▶ Exercise description
Go through the listing and return every line with "green" in it.

▶ Data section
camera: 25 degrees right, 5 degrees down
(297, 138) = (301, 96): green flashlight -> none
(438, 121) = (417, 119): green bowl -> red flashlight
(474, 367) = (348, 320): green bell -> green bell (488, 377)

▶ Exercise result
(297, 138) = (301, 96): green flashlight -> none
(438, 121) = (417, 119): green bowl -> red flashlight
(474, 367) = (348, 320): green bell -> green bell (488, 377)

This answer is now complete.